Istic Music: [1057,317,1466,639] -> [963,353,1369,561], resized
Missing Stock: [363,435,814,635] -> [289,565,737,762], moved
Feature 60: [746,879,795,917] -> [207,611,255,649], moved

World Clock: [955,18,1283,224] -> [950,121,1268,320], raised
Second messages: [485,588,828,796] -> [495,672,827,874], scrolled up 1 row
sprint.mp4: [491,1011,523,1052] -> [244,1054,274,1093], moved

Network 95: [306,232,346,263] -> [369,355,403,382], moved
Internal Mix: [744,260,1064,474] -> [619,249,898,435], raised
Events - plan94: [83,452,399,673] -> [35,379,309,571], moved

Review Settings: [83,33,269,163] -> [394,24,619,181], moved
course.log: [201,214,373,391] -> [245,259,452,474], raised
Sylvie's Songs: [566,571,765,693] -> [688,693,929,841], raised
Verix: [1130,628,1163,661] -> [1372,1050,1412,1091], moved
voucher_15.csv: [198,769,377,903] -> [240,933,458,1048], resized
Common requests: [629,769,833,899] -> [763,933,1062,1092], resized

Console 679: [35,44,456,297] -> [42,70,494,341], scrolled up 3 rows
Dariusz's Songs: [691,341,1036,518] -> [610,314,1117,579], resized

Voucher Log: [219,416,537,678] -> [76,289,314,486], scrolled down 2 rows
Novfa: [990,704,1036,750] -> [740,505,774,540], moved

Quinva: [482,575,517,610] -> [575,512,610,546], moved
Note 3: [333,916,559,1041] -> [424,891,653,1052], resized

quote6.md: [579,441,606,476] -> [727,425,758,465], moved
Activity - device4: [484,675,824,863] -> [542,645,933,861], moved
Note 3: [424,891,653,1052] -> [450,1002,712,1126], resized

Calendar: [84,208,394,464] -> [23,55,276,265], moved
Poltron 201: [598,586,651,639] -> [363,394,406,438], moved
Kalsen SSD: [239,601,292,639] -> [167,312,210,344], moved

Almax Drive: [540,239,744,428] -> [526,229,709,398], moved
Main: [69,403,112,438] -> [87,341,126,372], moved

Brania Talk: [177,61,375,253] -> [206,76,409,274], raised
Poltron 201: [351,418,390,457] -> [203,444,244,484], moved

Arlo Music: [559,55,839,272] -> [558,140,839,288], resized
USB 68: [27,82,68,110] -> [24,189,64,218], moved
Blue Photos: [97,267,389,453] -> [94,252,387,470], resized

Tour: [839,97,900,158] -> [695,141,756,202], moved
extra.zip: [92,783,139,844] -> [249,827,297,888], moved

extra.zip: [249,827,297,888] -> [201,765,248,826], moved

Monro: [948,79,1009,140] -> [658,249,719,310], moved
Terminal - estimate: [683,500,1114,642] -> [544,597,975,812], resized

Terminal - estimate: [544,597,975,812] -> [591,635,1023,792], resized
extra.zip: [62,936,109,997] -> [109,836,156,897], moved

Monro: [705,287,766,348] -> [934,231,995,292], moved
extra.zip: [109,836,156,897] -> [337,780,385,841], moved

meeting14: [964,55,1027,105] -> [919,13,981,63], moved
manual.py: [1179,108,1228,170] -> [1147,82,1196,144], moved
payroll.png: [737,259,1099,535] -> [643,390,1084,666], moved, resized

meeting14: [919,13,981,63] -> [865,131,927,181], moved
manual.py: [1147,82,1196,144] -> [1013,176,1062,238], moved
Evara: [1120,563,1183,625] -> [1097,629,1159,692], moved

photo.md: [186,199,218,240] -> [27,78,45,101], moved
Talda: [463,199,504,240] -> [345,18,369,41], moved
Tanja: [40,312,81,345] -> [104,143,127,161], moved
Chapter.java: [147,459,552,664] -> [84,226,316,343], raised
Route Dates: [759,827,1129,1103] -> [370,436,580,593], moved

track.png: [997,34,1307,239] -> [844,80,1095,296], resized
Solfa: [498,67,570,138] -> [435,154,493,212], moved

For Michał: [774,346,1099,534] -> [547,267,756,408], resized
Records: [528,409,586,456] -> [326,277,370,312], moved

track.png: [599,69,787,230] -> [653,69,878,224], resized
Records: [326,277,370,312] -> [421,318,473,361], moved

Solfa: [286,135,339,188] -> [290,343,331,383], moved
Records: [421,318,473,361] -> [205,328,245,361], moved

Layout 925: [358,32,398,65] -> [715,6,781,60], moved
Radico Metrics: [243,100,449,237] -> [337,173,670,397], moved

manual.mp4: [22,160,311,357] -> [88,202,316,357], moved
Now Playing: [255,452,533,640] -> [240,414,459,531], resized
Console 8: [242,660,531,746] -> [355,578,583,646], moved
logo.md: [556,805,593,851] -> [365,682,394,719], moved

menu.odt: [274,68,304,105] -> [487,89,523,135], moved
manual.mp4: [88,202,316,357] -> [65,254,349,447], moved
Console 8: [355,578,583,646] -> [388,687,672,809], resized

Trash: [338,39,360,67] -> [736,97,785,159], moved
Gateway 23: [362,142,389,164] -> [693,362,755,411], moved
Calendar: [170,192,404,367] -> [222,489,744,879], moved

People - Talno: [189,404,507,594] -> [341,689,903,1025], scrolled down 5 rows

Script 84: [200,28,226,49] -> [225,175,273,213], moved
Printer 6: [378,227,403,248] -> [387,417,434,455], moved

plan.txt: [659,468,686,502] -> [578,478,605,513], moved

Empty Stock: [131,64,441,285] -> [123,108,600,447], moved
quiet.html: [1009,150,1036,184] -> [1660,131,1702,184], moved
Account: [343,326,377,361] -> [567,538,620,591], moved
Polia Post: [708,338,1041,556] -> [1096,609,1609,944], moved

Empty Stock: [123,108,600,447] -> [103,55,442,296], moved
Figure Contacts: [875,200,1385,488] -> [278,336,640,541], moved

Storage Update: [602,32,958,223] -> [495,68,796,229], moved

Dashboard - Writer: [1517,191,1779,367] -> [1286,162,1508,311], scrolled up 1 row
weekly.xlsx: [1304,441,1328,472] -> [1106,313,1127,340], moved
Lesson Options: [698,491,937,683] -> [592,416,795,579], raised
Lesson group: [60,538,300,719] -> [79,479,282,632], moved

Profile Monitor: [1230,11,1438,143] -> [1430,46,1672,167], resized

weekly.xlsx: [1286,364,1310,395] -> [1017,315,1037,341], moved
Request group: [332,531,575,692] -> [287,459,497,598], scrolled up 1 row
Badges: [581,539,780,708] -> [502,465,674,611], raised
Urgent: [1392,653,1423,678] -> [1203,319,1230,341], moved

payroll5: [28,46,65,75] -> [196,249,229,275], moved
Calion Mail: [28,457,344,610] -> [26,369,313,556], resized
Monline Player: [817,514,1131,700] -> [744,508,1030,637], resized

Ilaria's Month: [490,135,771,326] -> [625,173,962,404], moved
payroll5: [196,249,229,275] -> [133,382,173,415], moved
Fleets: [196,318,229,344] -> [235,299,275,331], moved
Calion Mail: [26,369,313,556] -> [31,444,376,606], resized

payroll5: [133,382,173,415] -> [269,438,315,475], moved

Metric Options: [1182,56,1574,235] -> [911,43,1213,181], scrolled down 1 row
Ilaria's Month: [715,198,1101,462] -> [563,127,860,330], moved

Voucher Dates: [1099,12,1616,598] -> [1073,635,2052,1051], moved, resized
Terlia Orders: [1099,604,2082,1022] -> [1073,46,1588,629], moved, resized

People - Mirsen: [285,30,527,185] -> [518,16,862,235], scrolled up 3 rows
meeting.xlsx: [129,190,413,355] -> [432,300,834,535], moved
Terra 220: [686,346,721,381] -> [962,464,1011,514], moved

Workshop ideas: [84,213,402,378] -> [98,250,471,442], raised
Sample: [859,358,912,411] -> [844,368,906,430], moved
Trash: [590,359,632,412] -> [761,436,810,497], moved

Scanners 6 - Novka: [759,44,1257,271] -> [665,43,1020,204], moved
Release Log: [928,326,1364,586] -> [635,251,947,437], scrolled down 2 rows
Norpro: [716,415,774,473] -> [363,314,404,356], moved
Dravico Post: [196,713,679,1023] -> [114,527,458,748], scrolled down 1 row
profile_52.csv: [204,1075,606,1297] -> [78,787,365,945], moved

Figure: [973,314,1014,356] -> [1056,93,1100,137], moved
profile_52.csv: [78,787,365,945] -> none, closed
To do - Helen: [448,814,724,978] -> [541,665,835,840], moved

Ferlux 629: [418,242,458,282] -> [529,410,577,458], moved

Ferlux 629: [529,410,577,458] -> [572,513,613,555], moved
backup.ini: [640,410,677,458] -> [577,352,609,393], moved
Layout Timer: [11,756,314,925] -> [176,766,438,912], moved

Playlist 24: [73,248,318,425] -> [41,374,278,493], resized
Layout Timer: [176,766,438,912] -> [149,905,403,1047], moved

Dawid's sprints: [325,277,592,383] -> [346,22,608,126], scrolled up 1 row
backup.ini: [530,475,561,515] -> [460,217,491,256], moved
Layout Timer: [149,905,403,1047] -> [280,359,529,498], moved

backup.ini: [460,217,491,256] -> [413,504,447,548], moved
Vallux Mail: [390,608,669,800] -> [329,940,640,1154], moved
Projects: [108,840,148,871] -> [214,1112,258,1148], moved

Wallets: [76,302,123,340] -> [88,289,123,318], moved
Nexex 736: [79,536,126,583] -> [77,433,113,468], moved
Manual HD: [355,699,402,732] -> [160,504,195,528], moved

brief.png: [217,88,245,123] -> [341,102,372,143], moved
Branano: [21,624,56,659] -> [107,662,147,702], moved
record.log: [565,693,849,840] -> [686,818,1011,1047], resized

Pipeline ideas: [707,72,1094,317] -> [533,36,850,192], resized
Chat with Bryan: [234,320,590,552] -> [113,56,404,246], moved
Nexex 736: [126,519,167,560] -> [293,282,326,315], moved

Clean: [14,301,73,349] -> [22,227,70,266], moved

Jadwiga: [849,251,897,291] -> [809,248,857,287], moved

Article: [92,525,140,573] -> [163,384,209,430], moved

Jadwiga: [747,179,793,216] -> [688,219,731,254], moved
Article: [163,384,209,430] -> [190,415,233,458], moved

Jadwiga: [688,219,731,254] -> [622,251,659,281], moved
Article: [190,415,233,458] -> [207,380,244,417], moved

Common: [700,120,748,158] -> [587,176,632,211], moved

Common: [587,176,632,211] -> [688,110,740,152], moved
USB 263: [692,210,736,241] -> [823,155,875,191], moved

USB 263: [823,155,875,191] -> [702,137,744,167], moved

+++

▶ [Required work] Reproduce verbatim only the segment of the listing bounded by the line containing "Terminal - estimate: [683,500,1114,642]" and the line containing "payroll.png: [737,259,1099,535] ->", with both boundary lines included.

▶ [Response for this exercise]
Terminal - estimate: [683,500,1114,642] -> [544,597,975,812], resized

Terminal - estimate: [544,597,975,812] -> [591,635,1023,792], resized
extra.zip: [62,936,109,997] -> [109,836,156,897], moved

Monro: [705,287,766,348] -> [934,231,995,292], moved
extra.zip: [109,836,156,897] -> [337,780,385,841], moved

meeting14: [964,55,1027,105] -> [919,13,981,63], moved
manual.py: [1179,108,1228,170] -> [1147,82,1196,144], moved
payroll.png: [737,259,1099,535] -> [643,390,1084,666], moved, resized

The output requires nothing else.